╭──
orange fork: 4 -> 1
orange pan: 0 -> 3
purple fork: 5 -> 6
╰──
╭──
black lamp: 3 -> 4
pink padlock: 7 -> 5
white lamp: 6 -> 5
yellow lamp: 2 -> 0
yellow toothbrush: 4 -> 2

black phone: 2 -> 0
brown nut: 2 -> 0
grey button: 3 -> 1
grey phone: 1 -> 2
╰──
╭──
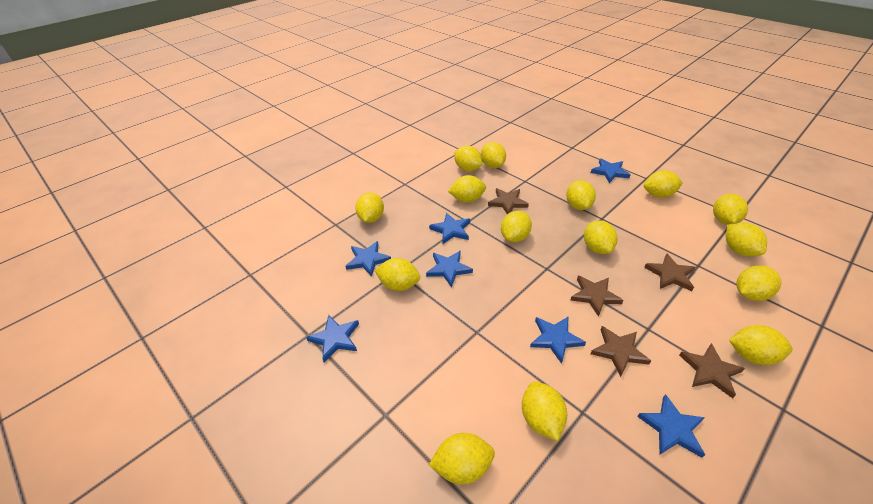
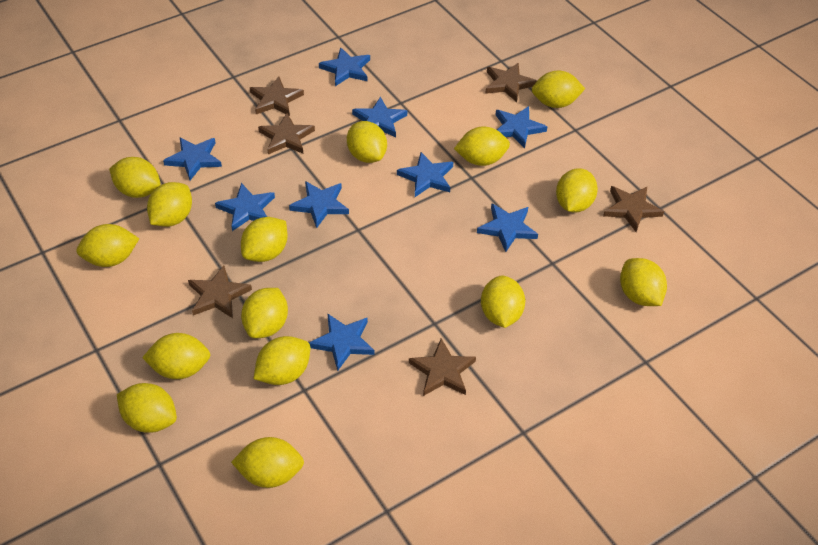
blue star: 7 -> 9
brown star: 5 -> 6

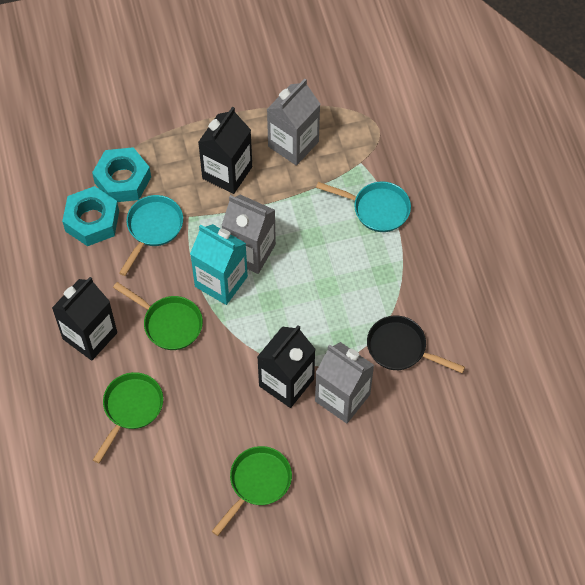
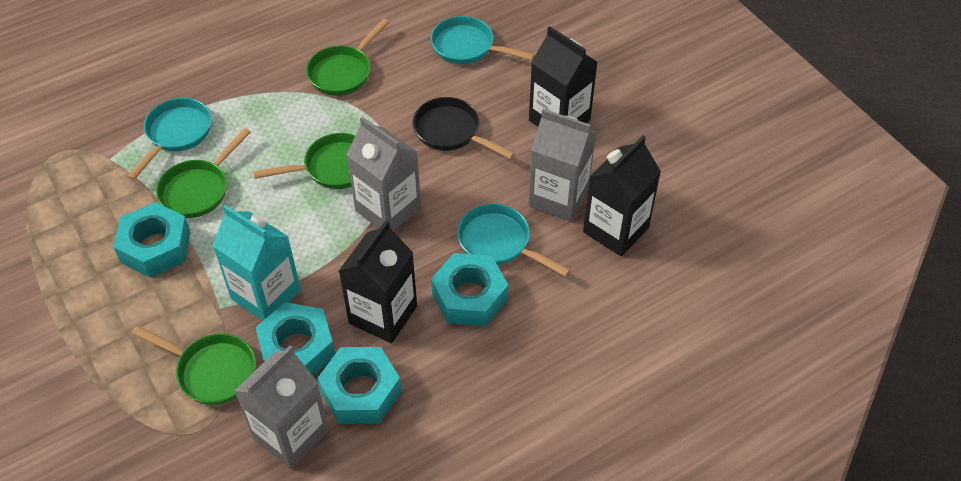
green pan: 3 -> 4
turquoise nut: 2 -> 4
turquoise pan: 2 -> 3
╰──
- THE PROBLEM: Start at the line containing "blue star: 7 -> 9" above and stop at the line containing "turquoise pan: 2 -> 3". Output those lines exactly, both included, but none of the pictures.

- REPLY TO THE TASK:
blue star: 7 -> 9
brown star: 5 -> 6

green pan: 3 -> 4
turquoise nut: 2 -> 4
turquoise pan: 2 -> 3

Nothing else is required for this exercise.